#### [Try it]
Count every line below that contains "none", then state the total with no other output.

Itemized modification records
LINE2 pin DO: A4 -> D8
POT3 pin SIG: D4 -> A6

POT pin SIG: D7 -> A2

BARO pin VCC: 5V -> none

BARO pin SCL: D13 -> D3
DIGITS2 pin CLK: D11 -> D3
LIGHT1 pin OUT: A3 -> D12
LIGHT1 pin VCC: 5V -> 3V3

--

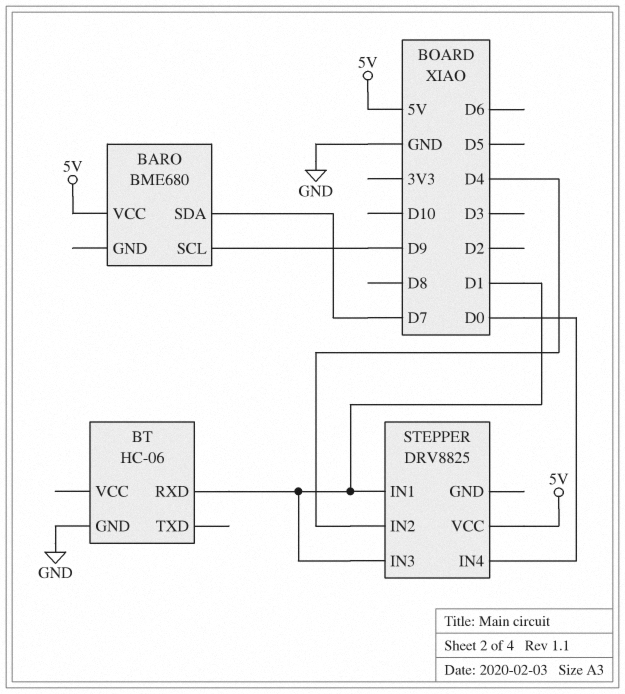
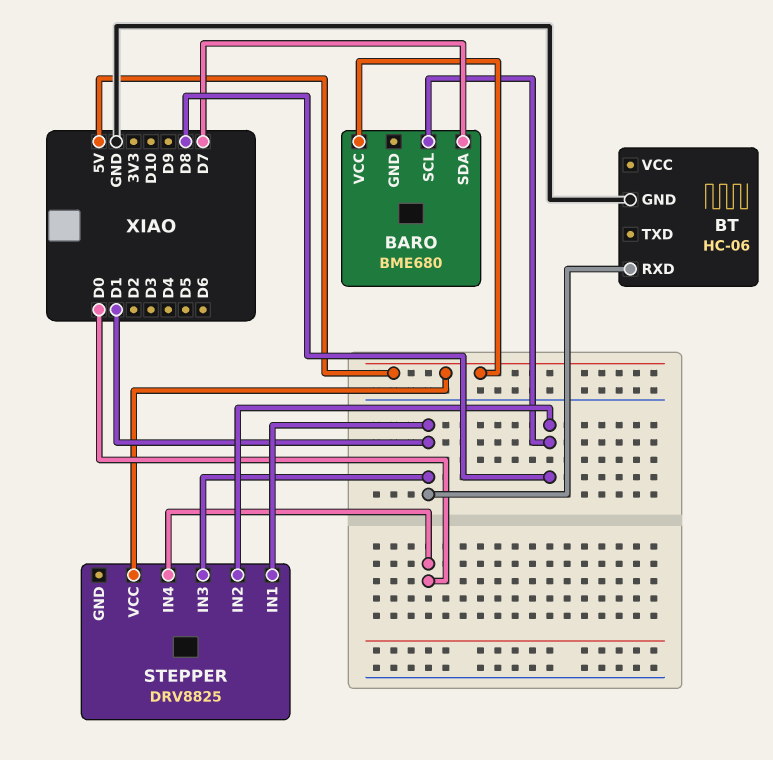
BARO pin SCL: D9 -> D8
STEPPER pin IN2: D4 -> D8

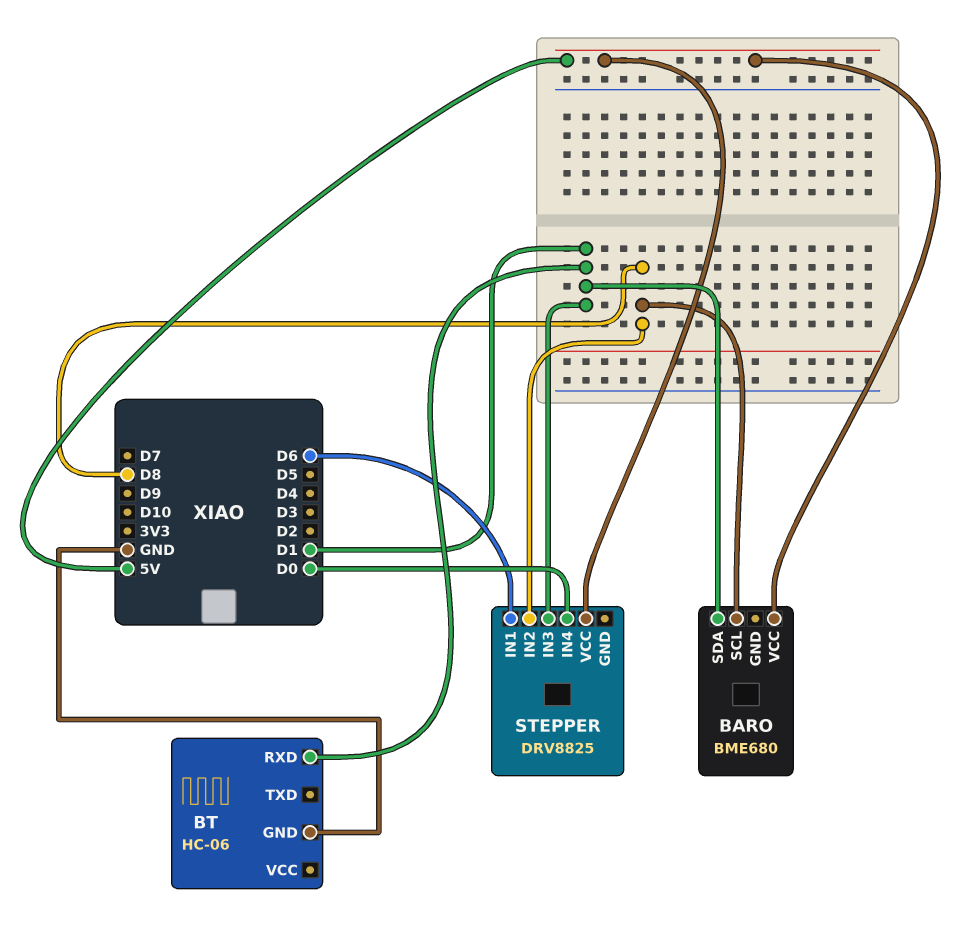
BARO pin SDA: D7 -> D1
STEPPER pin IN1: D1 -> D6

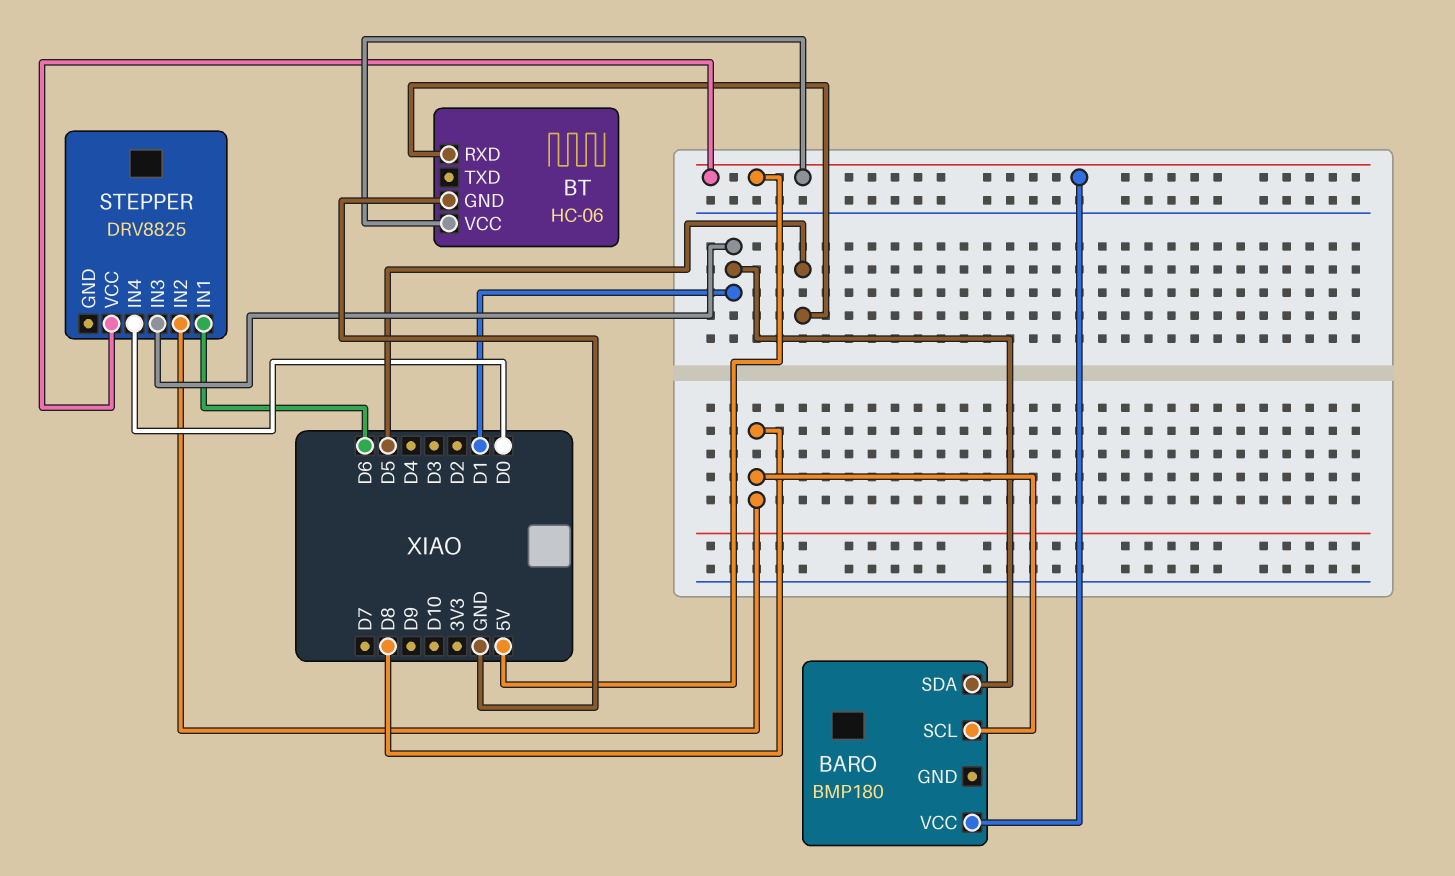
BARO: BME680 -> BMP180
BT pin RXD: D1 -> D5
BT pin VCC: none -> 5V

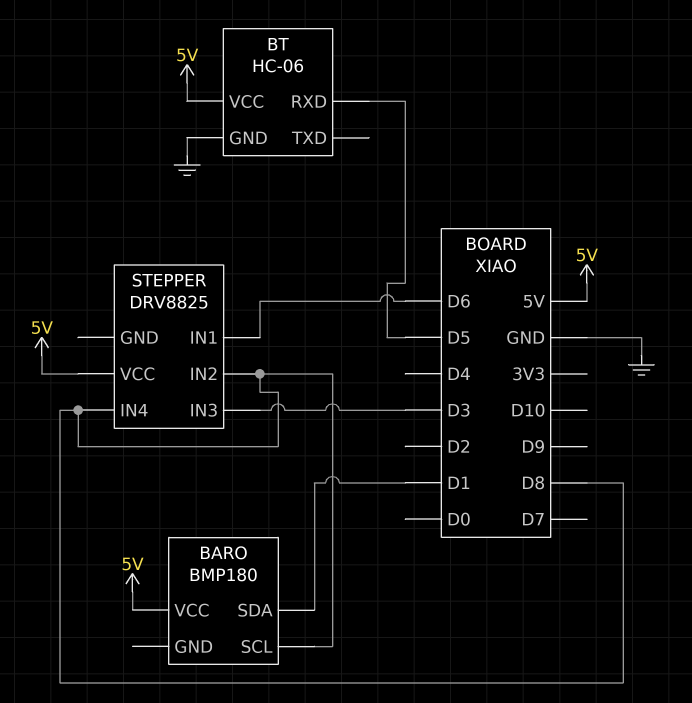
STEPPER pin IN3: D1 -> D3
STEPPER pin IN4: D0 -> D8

#### [Answer to the exercise]
2